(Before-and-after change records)
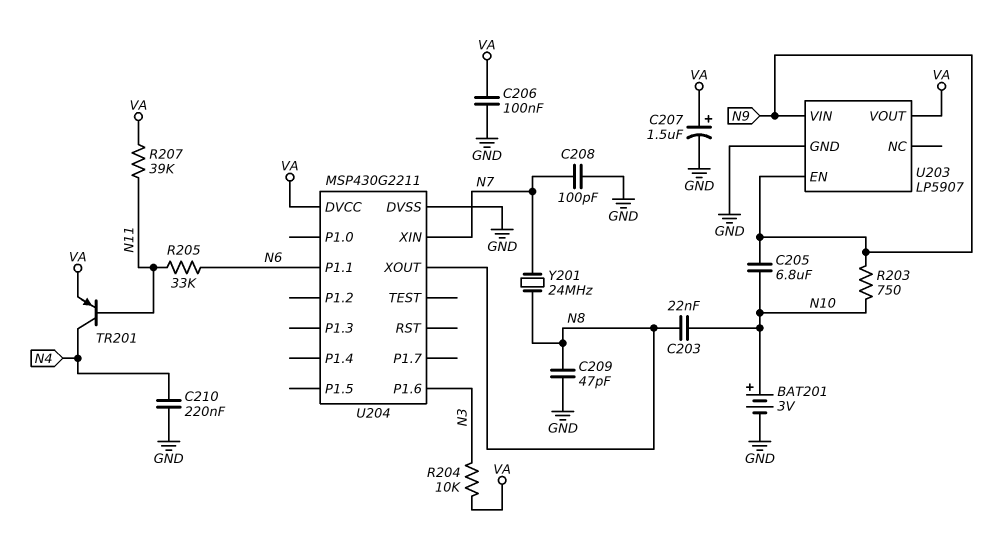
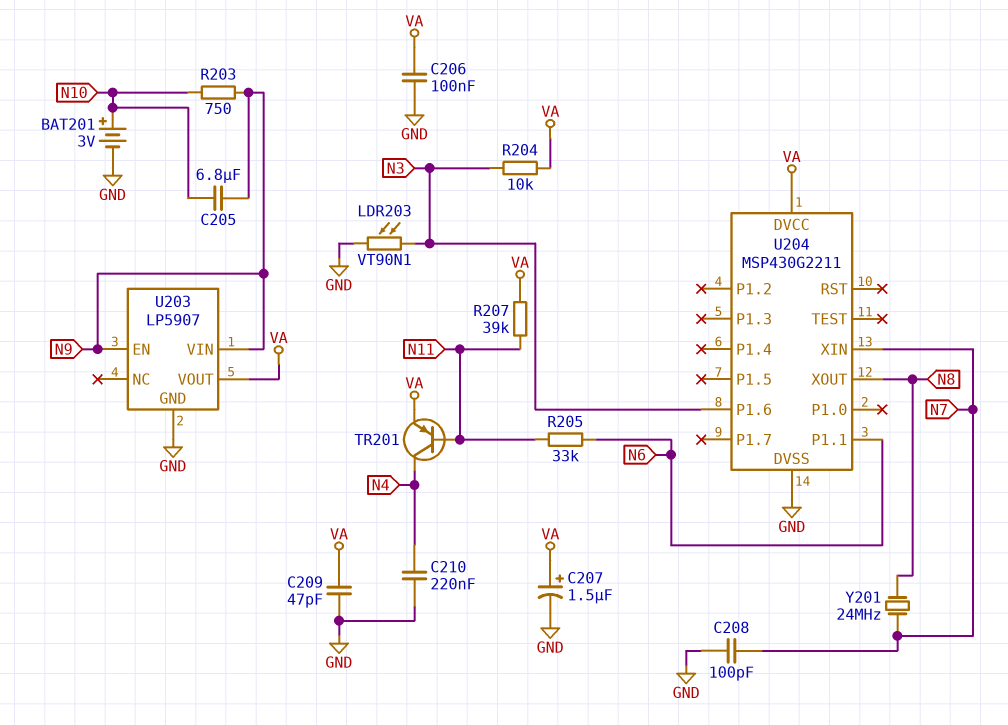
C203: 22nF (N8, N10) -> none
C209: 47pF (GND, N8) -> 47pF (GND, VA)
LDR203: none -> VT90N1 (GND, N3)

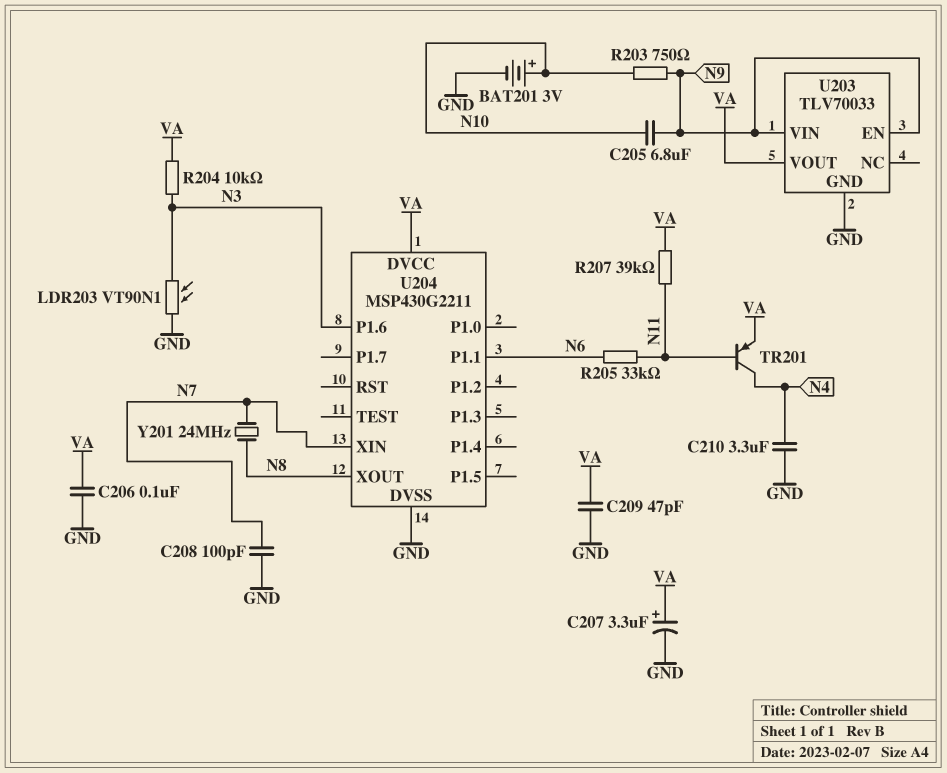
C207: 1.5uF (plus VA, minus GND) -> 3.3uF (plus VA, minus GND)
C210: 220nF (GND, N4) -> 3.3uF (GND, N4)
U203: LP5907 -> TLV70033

**TASK REQUIREMENTS**
None of the pictures belongs in the answer, but all the entries must be repeated exactly.

**SOLUTION**
C203: 22nF (N8, N10) -> none
C209: 47pF (GND, N8) -> 47pF (GND, VA)
LDR203: none -> VT90N1 (GND, N3)

C207: 1.5uF (plus VA, minus GND) -> 3.3uF (plus VA, minus GND)
C210: 220nF (GND, N4) -> 3.3uF (GND, N4)
U203: LP5907 -> TLV70033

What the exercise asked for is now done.